Exercise directions: Your answer must consist solely of the lines from the start of the entries below through the line with "(242, 460) = (362, 166): yellow", unchanged.
(Exercise materials Opens)
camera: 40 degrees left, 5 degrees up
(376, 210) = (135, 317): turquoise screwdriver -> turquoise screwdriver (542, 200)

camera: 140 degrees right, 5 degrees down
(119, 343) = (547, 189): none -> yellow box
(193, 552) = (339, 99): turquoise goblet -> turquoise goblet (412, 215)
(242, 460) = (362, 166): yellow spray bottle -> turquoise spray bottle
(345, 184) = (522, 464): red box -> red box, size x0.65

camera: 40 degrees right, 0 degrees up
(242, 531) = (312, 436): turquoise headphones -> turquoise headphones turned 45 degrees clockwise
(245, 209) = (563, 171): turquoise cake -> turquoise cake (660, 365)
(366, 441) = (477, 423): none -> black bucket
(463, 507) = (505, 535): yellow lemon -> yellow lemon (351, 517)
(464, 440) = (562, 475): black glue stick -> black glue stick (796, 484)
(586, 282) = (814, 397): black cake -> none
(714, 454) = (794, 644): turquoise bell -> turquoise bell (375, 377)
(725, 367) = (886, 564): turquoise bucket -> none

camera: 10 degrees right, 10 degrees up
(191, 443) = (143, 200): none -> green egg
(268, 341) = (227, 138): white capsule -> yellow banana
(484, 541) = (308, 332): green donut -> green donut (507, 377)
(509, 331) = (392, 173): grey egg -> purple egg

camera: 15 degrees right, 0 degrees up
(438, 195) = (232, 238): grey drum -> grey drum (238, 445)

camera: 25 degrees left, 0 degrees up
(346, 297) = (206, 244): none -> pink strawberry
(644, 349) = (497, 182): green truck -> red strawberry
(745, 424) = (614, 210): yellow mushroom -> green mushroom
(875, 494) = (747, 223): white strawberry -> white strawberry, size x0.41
(Exercise materials Closes)
Task result:
camera: 40 degrees left, 5 degrees up
(376, 210) = (135, 317): turquoise screwdriver -> turquoise screwdriver (542, 200)

camera: 140 degrees right, 5 degrees down
(119, 343) = (547, 189): none -> yellow box
(193, 552) = (339, 99): turquoise goblet -> turquoise goblet (412, 215)
(242, 460) = (362, 166): yellow spray bottle -> turquoise spray bottle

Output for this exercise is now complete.